Determine which lines of the records include the word "brown", and copy them.

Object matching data
================================

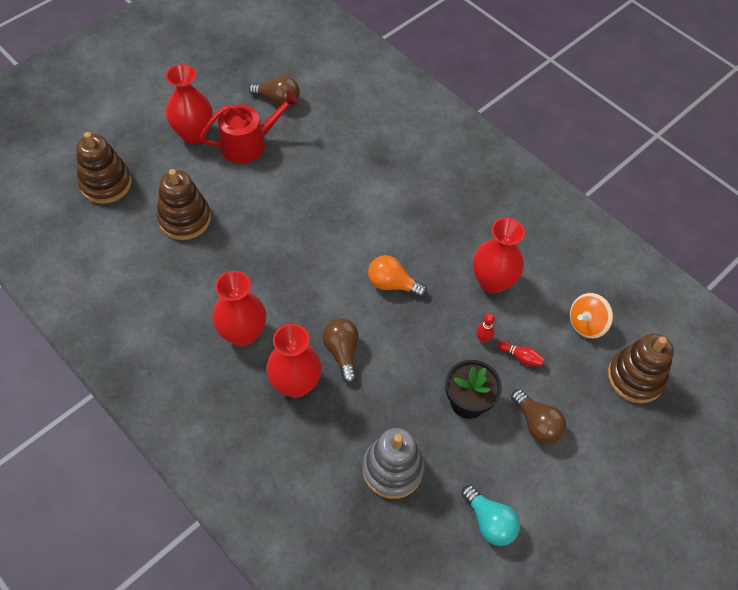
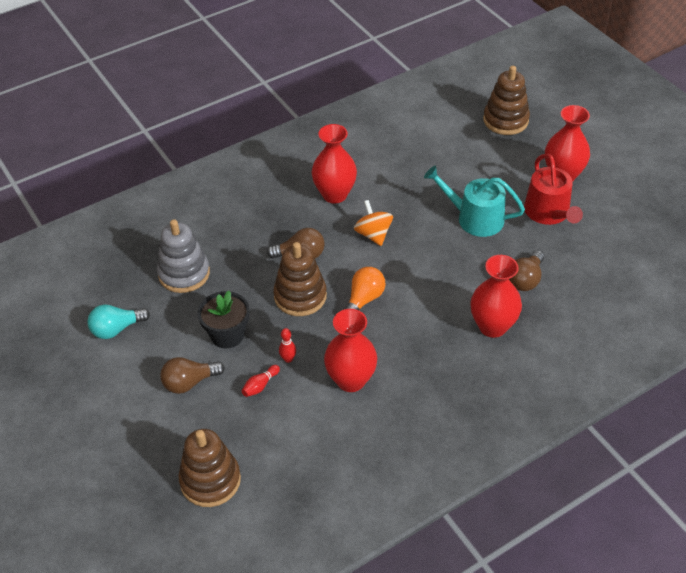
camera: 105 degrees right, 10 degrees down
brown stacking toy [157,169,211,240] -> brown stacking toy moved to [273,242,327,316]
brown light bulb [249,76,300,106] -> brown light bulb moved to [509,250,544,291]
red vase [266,324,322,398] -> red vase moved to [470,255,522,338]
orange spinning top [570,293,613,339] -> orange spinning top moved to [354,200,393,246]
none -> turquoise watering can [424,166,525,237]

================================

=== Exercise result ===
brown stacking toy [157,169,211,240] -> brown stacking toy moved to [273,242,327,316]
brown light bulb [249,76,300,106] -> brown light bulb moved to [509,250,544,291]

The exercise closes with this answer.